• [WHAT YOU ARE ASKED TO DO]: Gather every line of the data that contains the string "kern", treating uppercase and lowercase letters as different.

• [RECORDS SUPPLIED]:
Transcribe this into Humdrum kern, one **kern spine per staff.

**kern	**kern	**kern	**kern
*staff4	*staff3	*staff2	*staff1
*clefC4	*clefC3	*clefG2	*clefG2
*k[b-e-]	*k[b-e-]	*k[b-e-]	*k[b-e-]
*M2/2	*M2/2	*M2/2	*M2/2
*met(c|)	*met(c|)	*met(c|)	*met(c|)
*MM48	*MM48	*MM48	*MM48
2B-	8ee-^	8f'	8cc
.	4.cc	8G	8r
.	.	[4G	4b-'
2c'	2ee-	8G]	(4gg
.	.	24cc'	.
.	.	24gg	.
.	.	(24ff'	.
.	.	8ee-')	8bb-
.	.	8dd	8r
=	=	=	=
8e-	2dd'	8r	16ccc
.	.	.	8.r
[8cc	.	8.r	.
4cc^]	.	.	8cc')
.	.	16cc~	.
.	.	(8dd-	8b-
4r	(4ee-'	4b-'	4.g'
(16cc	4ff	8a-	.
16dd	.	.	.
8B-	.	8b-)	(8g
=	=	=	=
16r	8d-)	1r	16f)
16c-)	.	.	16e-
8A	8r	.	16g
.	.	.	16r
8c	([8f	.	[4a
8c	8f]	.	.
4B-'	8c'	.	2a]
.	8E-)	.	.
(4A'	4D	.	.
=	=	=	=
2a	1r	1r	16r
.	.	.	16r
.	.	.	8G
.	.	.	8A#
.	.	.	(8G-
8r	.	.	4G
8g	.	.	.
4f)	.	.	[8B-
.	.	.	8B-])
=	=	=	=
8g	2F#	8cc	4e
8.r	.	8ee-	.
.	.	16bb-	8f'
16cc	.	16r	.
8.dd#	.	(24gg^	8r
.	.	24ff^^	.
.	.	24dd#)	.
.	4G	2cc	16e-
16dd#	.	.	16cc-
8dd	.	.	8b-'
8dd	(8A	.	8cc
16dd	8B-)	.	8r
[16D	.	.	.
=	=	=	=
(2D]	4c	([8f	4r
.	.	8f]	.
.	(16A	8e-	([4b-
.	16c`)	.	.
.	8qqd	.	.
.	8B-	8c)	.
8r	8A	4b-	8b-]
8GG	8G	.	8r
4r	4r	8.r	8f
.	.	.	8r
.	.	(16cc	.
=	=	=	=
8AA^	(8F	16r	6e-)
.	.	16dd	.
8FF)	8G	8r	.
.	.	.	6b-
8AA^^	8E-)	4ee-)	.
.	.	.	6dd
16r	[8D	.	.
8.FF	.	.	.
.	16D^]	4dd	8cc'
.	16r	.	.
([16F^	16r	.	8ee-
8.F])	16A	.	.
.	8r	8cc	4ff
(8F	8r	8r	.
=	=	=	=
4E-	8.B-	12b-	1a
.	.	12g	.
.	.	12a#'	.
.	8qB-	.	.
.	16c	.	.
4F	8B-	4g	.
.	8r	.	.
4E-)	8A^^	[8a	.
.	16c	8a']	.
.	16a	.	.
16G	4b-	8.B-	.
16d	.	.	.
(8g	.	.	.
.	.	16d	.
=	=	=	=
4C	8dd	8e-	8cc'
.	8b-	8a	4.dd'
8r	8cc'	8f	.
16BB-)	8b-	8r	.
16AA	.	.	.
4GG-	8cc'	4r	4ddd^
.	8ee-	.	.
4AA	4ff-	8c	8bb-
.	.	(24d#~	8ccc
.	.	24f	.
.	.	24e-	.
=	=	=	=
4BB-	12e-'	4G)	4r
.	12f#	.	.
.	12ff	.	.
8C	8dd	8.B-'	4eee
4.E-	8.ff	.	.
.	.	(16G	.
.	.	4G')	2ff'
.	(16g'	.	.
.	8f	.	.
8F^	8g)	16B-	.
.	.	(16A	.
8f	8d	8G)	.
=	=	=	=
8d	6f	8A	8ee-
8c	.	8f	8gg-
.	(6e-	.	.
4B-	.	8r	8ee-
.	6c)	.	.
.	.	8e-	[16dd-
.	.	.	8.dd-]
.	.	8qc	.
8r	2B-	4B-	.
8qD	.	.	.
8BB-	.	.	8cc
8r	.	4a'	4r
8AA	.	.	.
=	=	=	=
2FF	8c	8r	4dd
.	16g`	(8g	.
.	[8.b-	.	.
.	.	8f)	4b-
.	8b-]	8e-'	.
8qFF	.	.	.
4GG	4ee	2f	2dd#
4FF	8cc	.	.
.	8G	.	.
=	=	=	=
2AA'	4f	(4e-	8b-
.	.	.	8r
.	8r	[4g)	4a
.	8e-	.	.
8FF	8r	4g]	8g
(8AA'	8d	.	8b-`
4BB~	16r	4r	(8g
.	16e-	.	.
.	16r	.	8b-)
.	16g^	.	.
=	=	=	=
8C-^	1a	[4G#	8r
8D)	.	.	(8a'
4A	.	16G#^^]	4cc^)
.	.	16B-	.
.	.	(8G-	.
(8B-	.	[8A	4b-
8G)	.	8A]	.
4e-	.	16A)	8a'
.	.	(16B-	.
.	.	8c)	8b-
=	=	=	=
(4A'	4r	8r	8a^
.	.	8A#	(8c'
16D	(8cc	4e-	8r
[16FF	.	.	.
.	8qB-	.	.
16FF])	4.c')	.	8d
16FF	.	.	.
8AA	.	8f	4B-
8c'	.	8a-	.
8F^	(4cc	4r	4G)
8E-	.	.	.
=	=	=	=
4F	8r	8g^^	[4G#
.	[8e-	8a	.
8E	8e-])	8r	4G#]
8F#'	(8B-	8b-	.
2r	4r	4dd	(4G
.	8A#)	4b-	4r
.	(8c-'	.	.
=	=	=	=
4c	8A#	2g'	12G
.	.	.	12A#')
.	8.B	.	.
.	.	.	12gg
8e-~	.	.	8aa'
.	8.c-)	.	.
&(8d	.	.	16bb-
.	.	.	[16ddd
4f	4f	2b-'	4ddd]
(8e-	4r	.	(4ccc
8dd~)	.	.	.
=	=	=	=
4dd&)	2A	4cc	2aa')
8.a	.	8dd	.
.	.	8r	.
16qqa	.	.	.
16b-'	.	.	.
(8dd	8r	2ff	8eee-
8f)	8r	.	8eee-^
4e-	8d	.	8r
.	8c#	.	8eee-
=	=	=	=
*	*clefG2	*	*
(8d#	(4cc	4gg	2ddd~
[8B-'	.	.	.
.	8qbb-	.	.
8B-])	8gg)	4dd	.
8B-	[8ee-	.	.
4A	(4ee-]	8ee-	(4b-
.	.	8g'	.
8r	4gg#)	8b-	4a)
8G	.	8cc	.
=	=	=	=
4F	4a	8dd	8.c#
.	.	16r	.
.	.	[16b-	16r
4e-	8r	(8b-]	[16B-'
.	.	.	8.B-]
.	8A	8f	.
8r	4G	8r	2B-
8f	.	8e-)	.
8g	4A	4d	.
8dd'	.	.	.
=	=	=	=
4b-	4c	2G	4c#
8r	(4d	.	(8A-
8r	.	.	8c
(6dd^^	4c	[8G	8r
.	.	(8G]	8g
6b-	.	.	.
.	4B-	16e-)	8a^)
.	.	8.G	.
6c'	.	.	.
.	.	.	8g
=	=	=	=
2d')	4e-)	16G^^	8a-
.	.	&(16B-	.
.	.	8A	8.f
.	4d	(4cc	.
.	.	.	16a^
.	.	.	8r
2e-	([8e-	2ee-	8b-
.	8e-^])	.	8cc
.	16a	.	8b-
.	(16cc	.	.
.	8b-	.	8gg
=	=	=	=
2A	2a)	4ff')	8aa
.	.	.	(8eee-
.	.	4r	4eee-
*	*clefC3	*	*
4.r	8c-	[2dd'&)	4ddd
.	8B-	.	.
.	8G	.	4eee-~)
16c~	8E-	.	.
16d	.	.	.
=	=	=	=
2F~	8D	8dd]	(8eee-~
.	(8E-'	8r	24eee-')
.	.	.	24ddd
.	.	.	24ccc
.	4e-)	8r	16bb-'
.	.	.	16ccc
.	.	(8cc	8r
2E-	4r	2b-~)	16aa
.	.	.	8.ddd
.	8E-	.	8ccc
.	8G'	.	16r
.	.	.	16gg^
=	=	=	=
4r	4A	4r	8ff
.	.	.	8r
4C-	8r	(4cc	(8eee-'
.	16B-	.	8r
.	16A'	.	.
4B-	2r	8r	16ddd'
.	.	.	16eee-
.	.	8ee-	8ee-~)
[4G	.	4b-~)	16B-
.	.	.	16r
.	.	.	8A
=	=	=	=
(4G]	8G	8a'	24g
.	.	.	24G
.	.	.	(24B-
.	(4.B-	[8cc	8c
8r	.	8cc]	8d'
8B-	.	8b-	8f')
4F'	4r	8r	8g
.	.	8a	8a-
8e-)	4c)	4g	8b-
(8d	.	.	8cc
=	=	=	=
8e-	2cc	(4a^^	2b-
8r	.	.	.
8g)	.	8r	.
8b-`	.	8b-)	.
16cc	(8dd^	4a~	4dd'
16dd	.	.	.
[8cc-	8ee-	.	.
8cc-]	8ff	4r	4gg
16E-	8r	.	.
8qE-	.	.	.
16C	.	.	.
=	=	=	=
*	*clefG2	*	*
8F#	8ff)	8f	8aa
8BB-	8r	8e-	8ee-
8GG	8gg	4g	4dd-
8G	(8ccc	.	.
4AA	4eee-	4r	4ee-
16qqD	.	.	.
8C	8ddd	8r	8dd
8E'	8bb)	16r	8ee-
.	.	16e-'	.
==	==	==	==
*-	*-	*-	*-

• [EXPECTED ANSWER]:
Transcribe this into Humdrum kern, one **kern spine per staff.
**kern	**kern	**kern	**kern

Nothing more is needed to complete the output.